→ WHAT YOU SHOULD DO
Scan the entries below. List each line with "zener".

---- RECORDS SHOWN

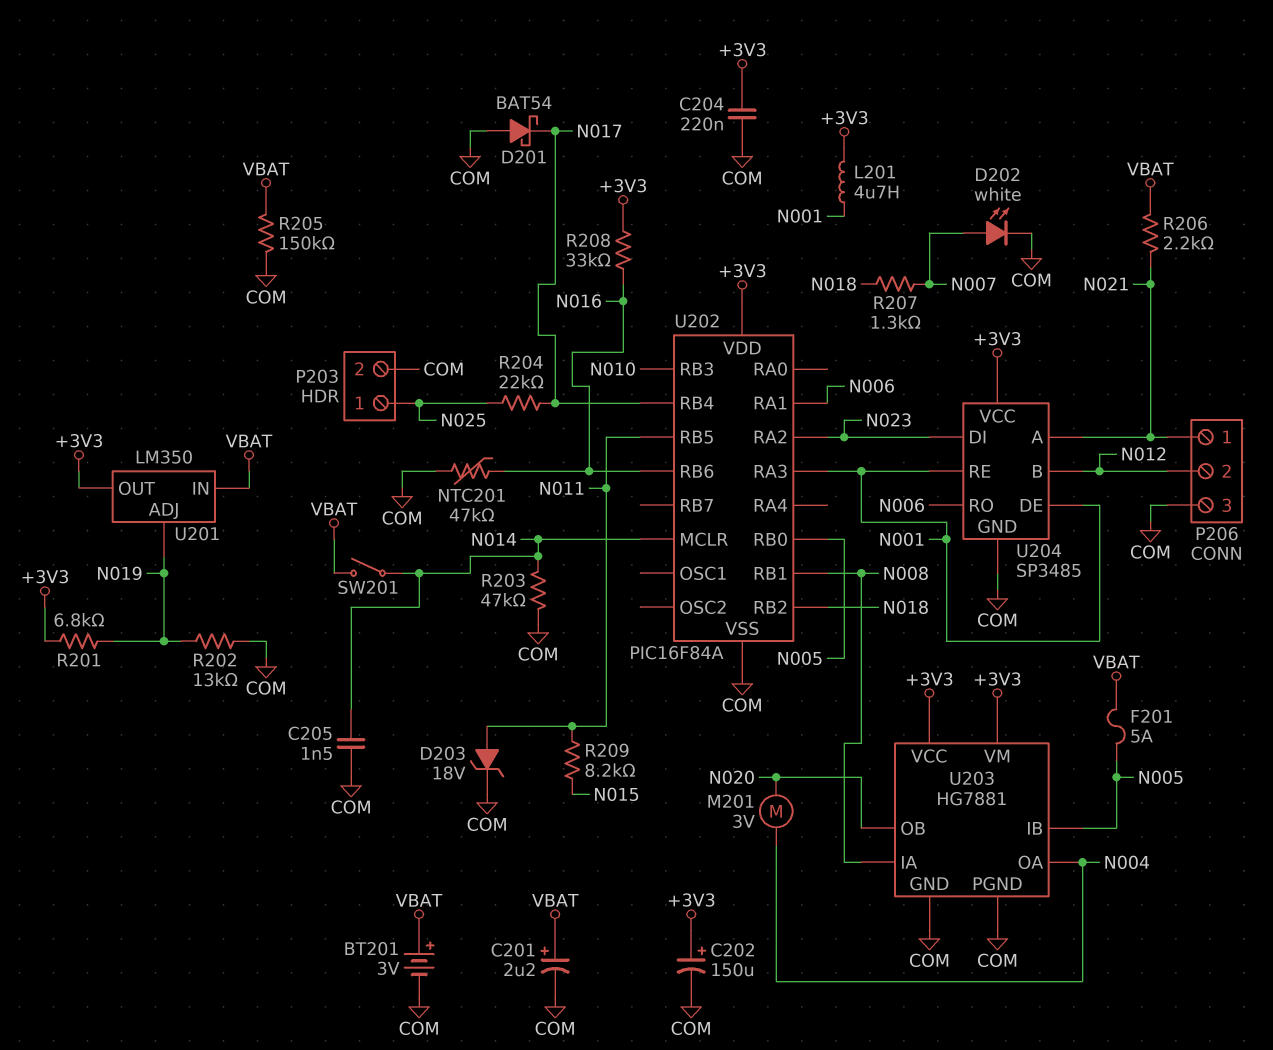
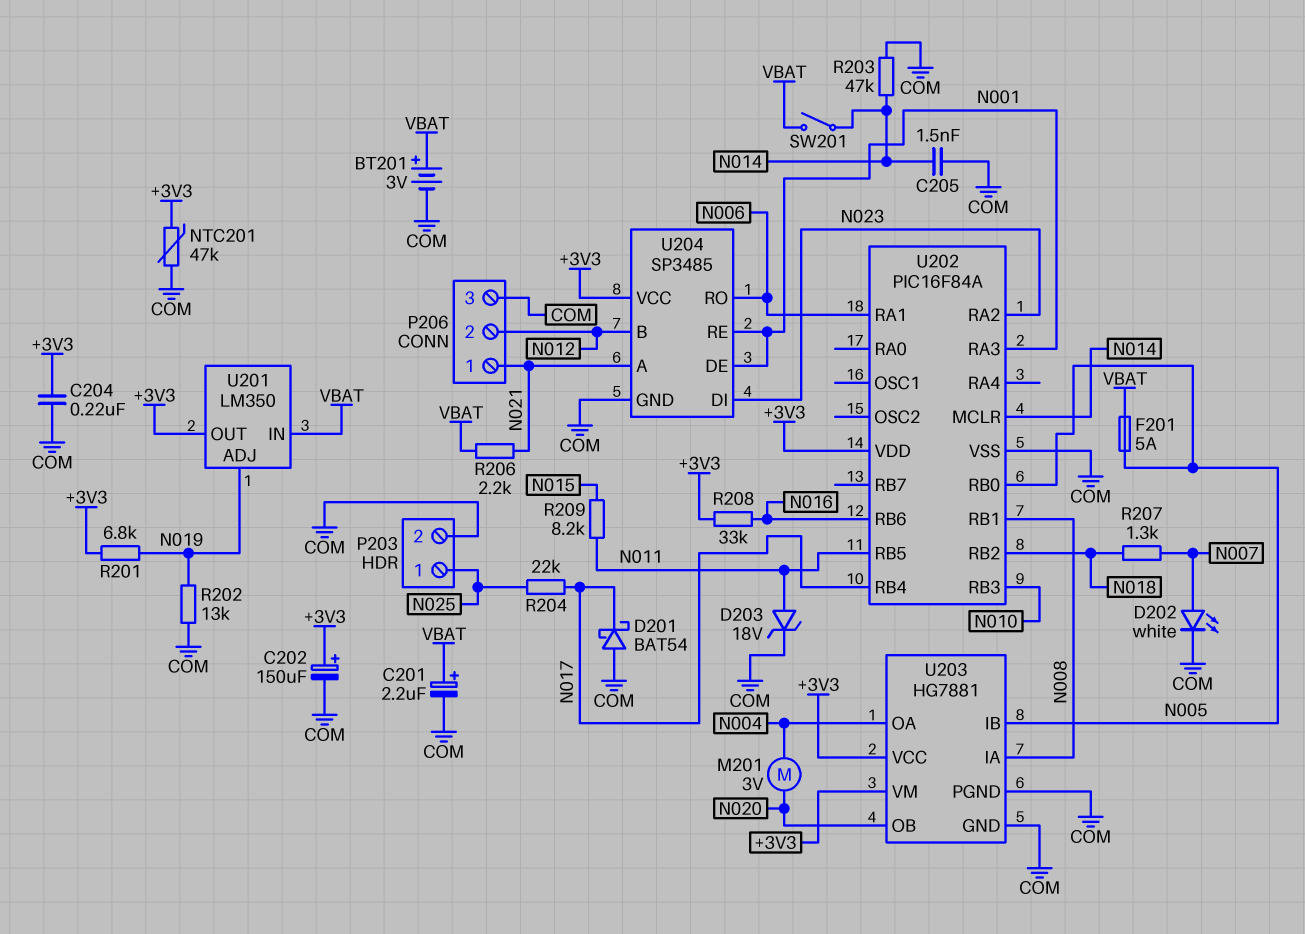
L201: 4.7uH (+3V3, N001) -> none
NTC201: 47k (COM, N016) -> 47k (+3V3, COM)
R205: 150k (COM, VBAT) -> none

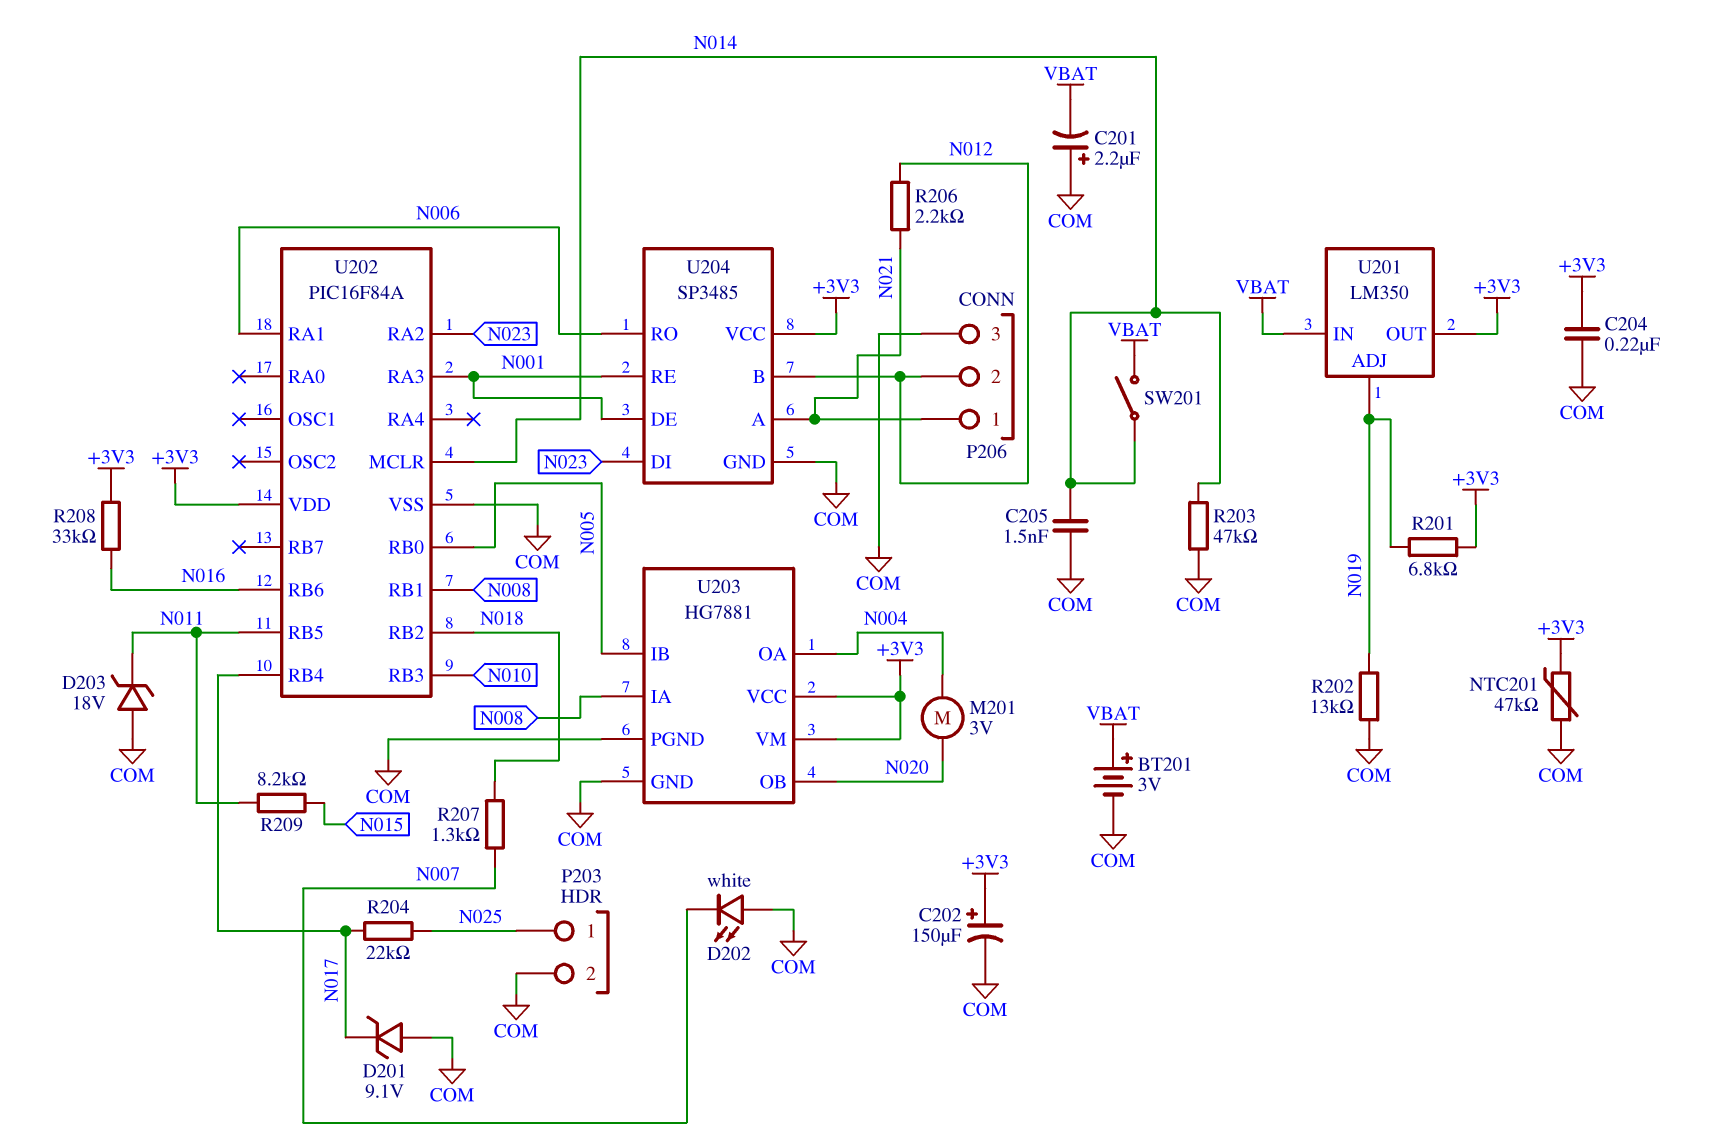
C201: 2.2uF (plus VBAT, minus COM) -> 2.2uF (plus COM, minus VBAT)
D201: schottky BAT54 (A COM, K N017) -> zener 9.1V (A COM, K N017)
D202: LED white (A N007, K COM) -> LED white (A COM, K N007)
D203: zener 18V (A N011, K COM) -> zener 18V (A COM, K N011)
F201: 5A (N005, VBAT) -> none
R206: 2.2k (N021, VBAT) -> 2.2k (N012, N021)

--------

→ ANSWER BOX
D201: schottky BAT54 (A COM, K N017) -> zener 9.1V (A COM, K N017)
D203: zener 18V (A N011, K COM) -> zener 18V (A COM, K N011)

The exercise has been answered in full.